(YOUR OBJECTIVE): For any picture in the lines below, please leave it out and copy the rest exactly.

(INFORMATION SUPPLIED):
/---

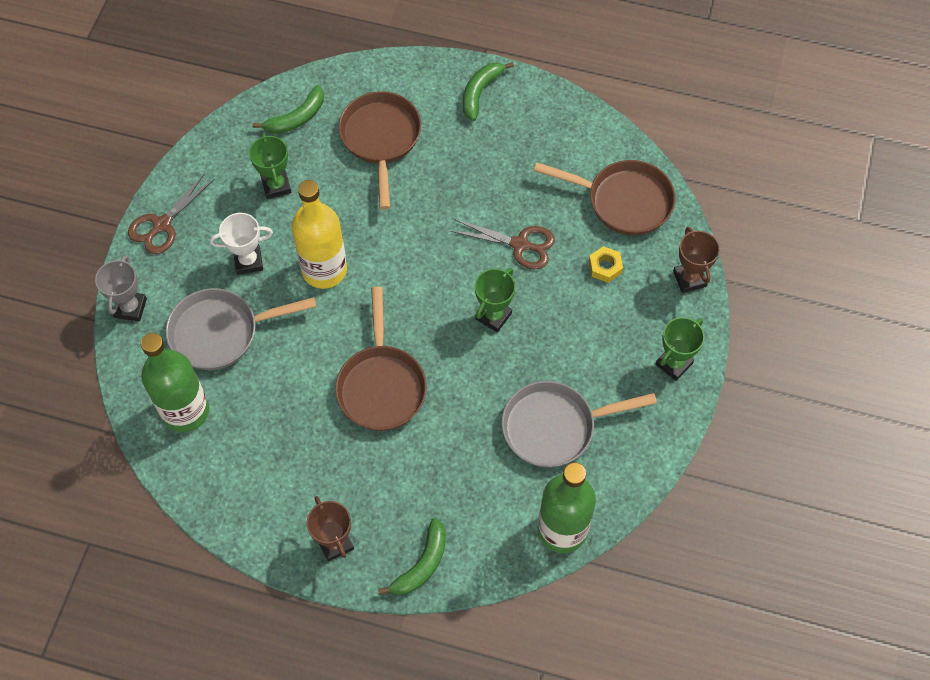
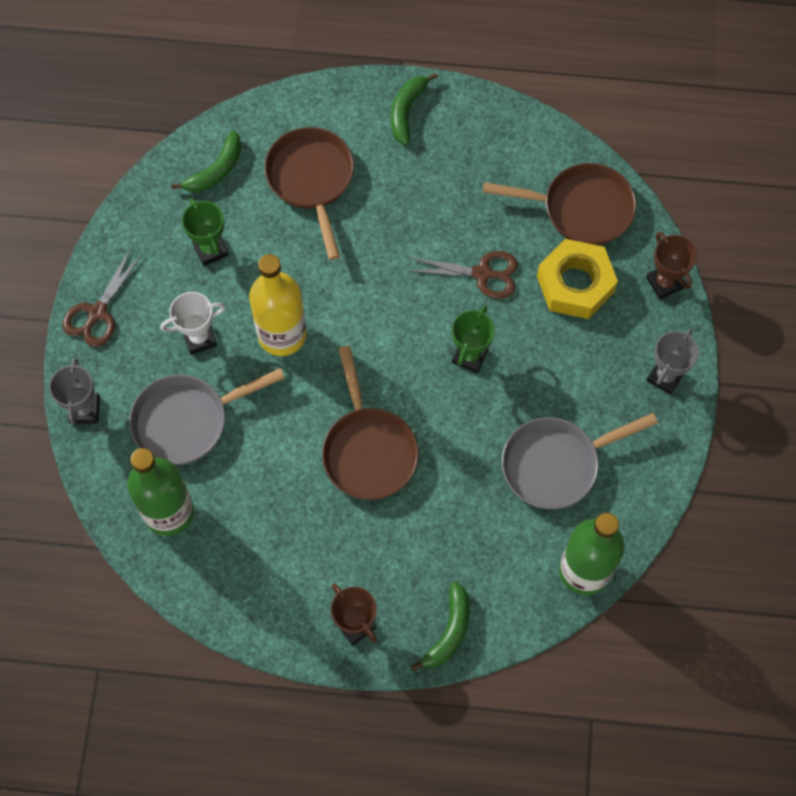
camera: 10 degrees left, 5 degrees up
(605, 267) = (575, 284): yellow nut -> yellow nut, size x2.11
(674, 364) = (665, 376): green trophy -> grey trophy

\---

(RESPONSE BELOW):
camera: 10 degrees left, 5 degrees up
(605, 267) = (575, 284): yellow nut -> yellow nut, size x2.11
(674, 364) = (665, 376): green trophy -> grey trophy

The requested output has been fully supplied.